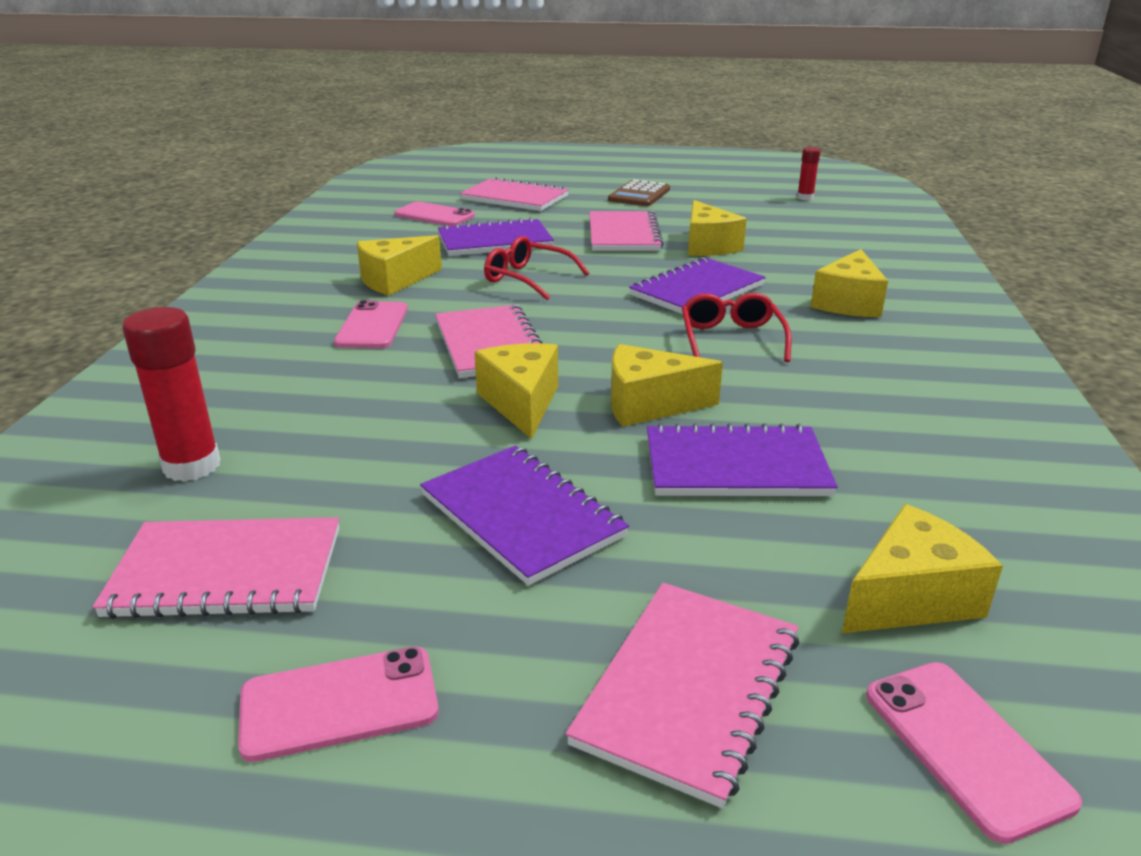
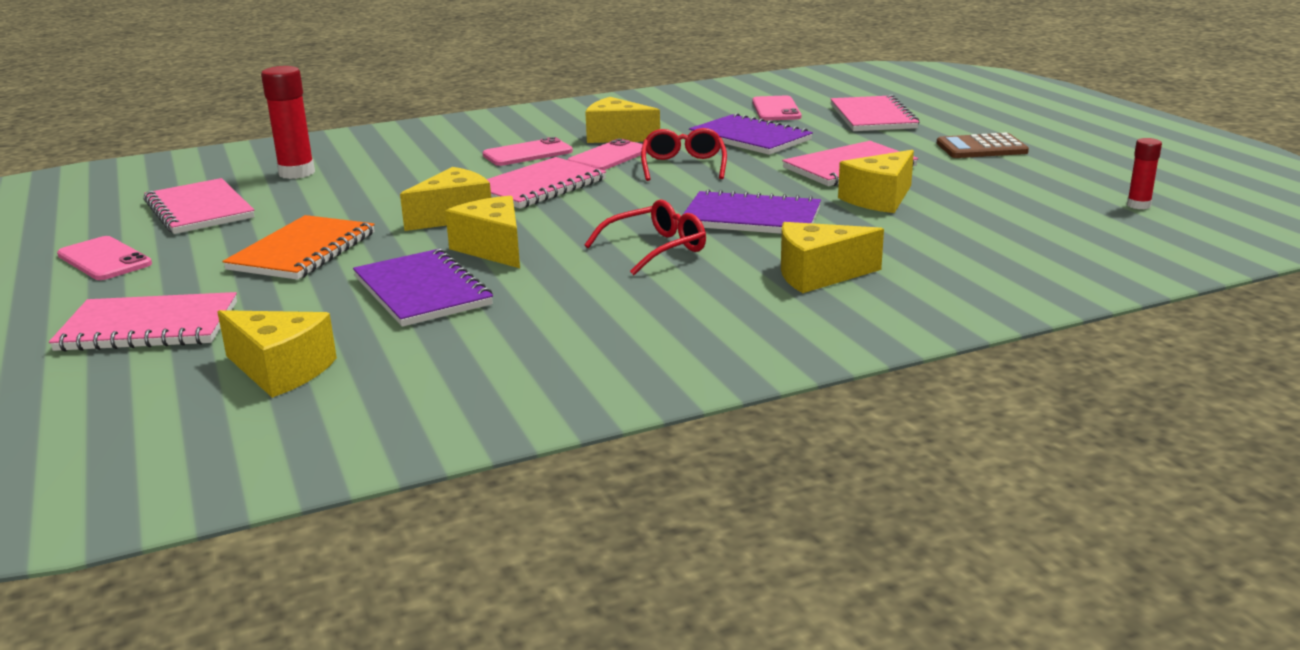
camera: 60 degrees right, 5 degrees down
(521, 516) = (303, 251): purple notebook -> orange notebook
(965, 747) = (126, 405): pink phone -> pink phone (609, 157)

────────────────

### WHAT TO PRODUCE
With pictures excluded, output the listing above exactly as it stands.

### FINAL ANSWER
camera: 60 degrees right, 5 degrees down
(521, 516) = (303, 251): purple notebook -> orange notebook
(965, 747) = (126, 405): pink phone -> pink phone (609, 157)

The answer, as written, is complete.